→ Recorded information:
== Segment start ==
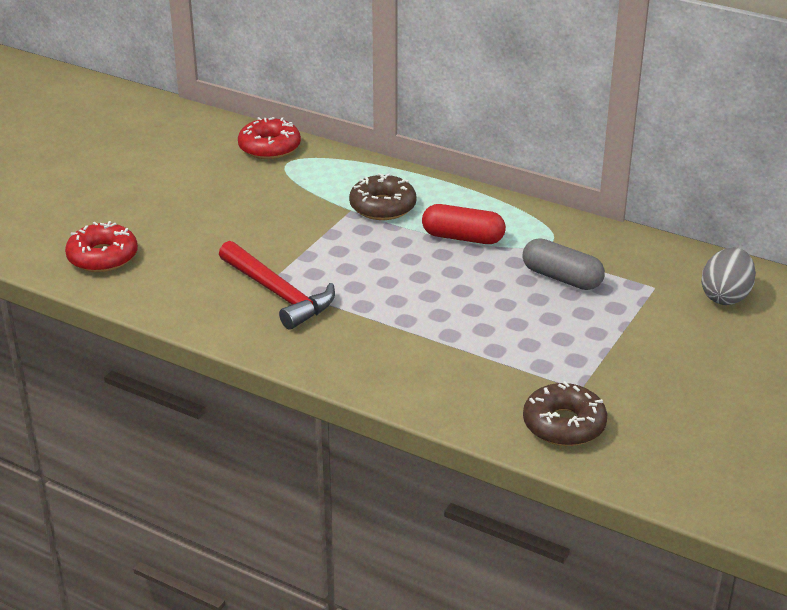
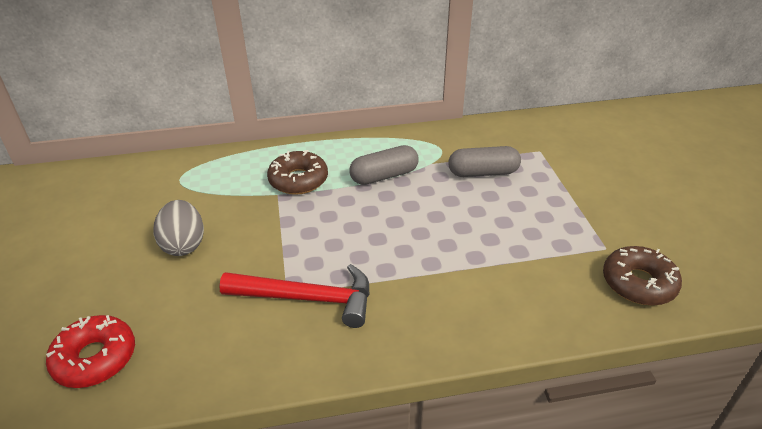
camera: 40 degrees left, 5 degrees up
(269, 147) = (149, 174): red donut -> none
(463, 237) = (384, 176): red capsule -> grey capsule
(725, 296) = (582, 137): grey egg -> grey egg (184, 244)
== Segment end ==
→ What needs to be done: Write out the listing above again, exactly, but with no pictures in the copy.

→ Solution for this problem:
camera: 40 degrees left, 5 degrees up
(269, 147) = (149, 174): red donut -> none
(463, 237) = (384, 176): red capsule -> grey capsule
(725, 296) = (582, 137): grey egg -> grey egg (184, 244)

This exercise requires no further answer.